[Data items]
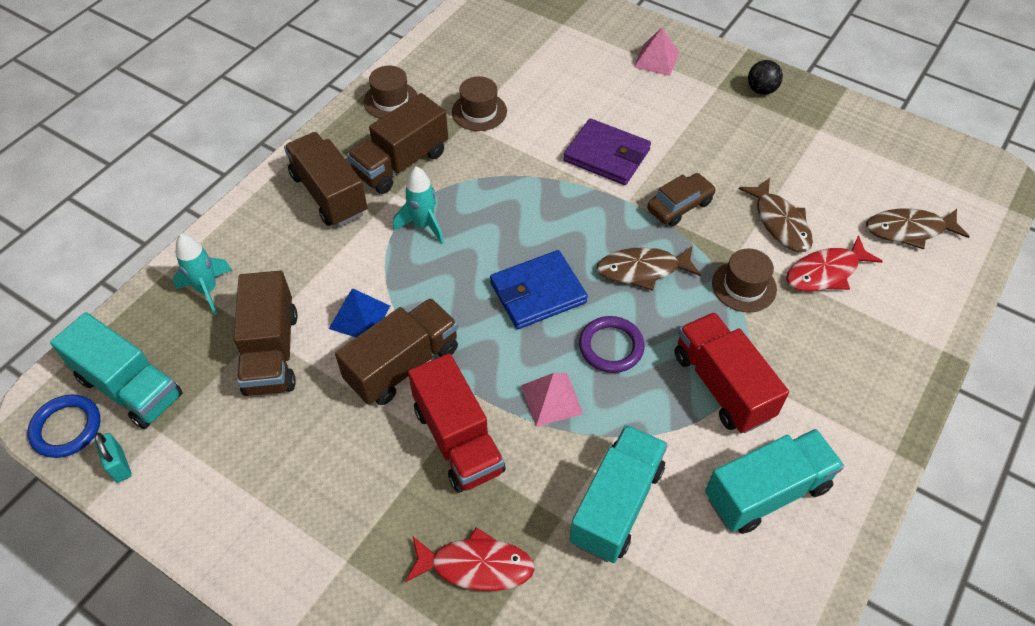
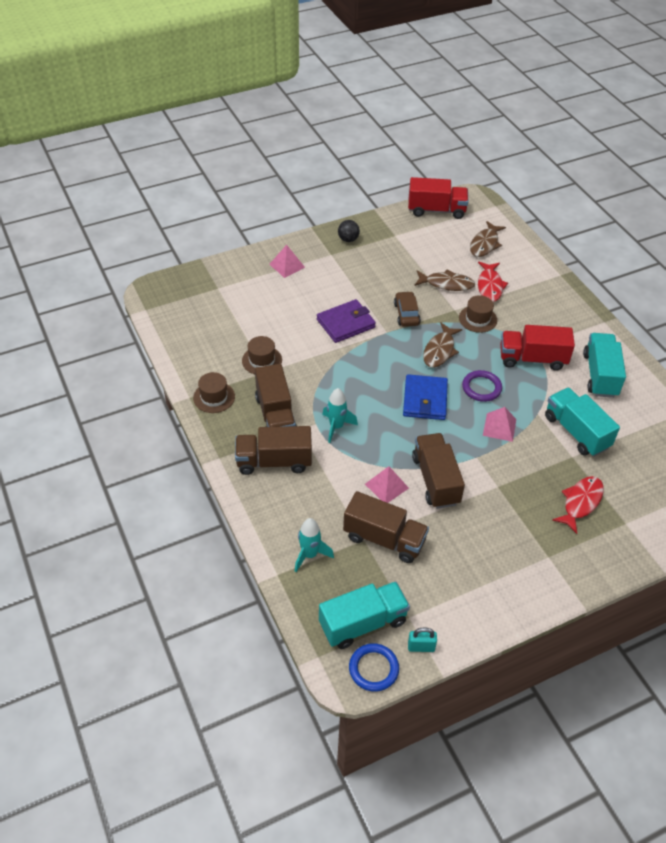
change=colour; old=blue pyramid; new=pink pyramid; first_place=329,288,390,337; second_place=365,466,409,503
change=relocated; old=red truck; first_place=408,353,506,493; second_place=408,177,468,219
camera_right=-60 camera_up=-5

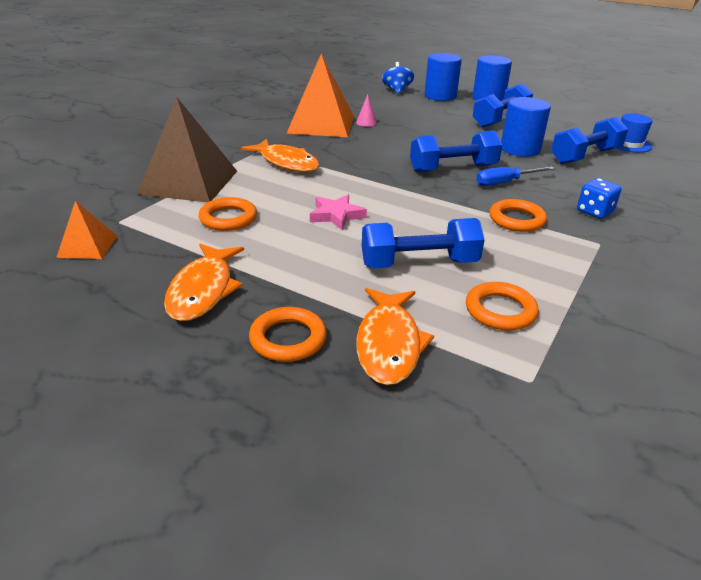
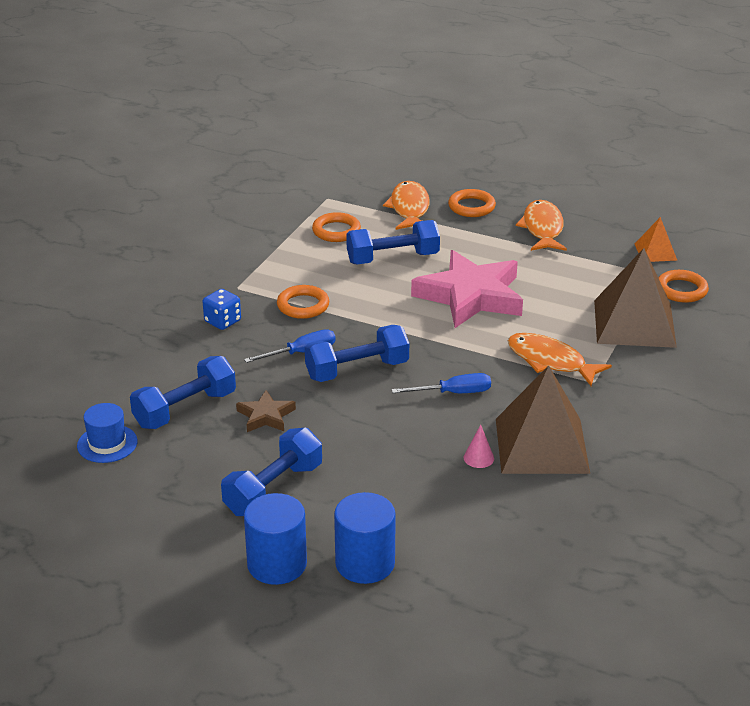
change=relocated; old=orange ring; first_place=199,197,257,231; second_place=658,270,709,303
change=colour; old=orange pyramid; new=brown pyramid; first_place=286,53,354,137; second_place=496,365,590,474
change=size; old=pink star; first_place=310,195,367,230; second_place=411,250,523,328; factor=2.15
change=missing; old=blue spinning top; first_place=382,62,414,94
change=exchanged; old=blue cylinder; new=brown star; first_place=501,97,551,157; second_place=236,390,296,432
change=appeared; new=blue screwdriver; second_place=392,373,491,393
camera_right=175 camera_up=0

*ACTIVITY*
No pictures belong in the copy. Transcribe every entry exactly.

*TASK RESULT*
change=colour; old=blue pyramid; new=pink pyramid; first_place=329,288,390,337; second_place=365,466,409,503
change=relocated; old=red truck; first_place=408,353,506,493; second_place=408,177,468,219
camera_right=-60 camera_up=-5

change=relocated; old=orange ring; first_place=199,197,257,231; second_place=658,270,709,303
change=colour; old=orange pyramid; new=brown pyramid; first_place=286,53,354,137; second_place=496,365,590,474
change=size; old=pink star; first_place=310,195,367,230; second_place=411,250,523,328; factor=2.15
change=missing; old=blue spinning top; first_place=382,62,414,94
change=exchanged; old=blue cylinder; new=brown star; first_place=501,97,551,157; second_place=236,390,296,432
change=appeared; new=blue screwdriver; second_place=392,373,491,393
camera_right=175 camera_up=0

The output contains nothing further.